__What you will do__: Transcribe the data below exactly, but only from the line containing "(507, 384) = (369, 256): blue" through its final line, both included.

__Spatial object tracking data__:
--------------------------------

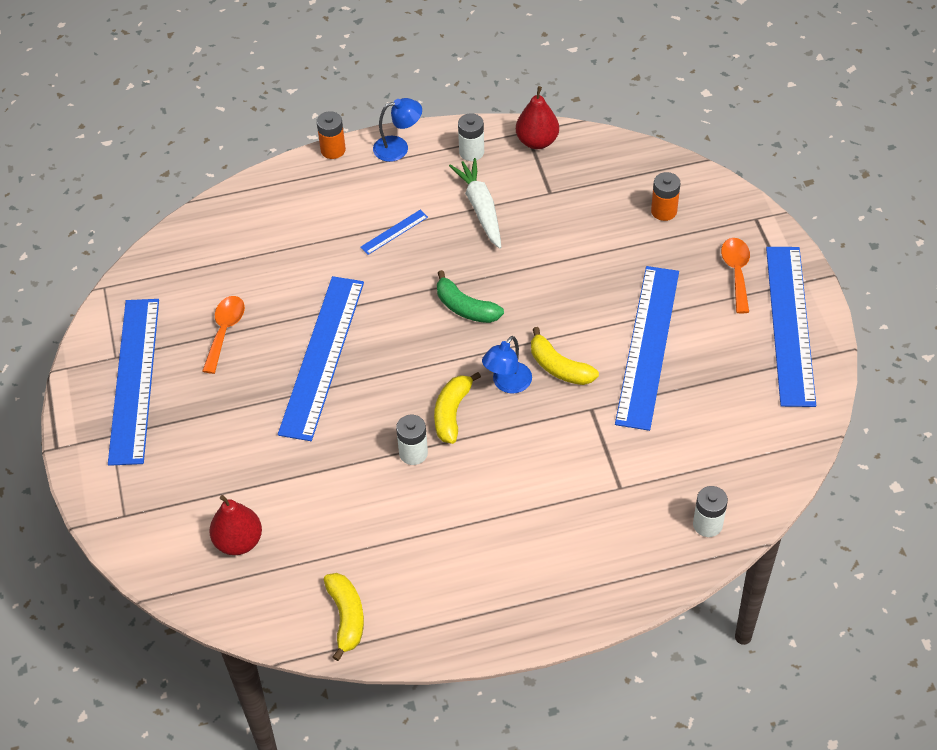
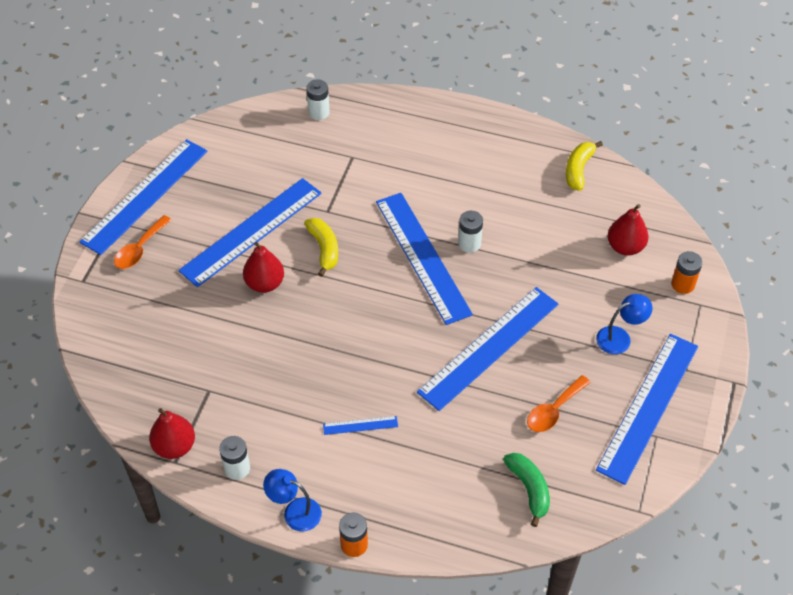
camera: 150 degrees left, 0 degrees up
(452, 412) = (423, 257): yellow banana -> blue ruler
(465, 307) = (354, 328): green banana -> green banana (529, 489)
(480, 208) = (274, 408): white carrot -> none
(507, 384) = (369, 256): blue lamp -> blue lamp (620, 337)
(586, 303) = (264, 283): none -> red pear
(664, 211) = (140, 324): orange battery -> orange battery (683, 284)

--------------------------------

__Written response__:
(507, 384) = (369, 256): blue lamp -> blue lamp (620, 337)
(586, 303) = (264, 283): none -> red pear
(664, 211) = (140, 324): orange battery -> orange battery (683, 284)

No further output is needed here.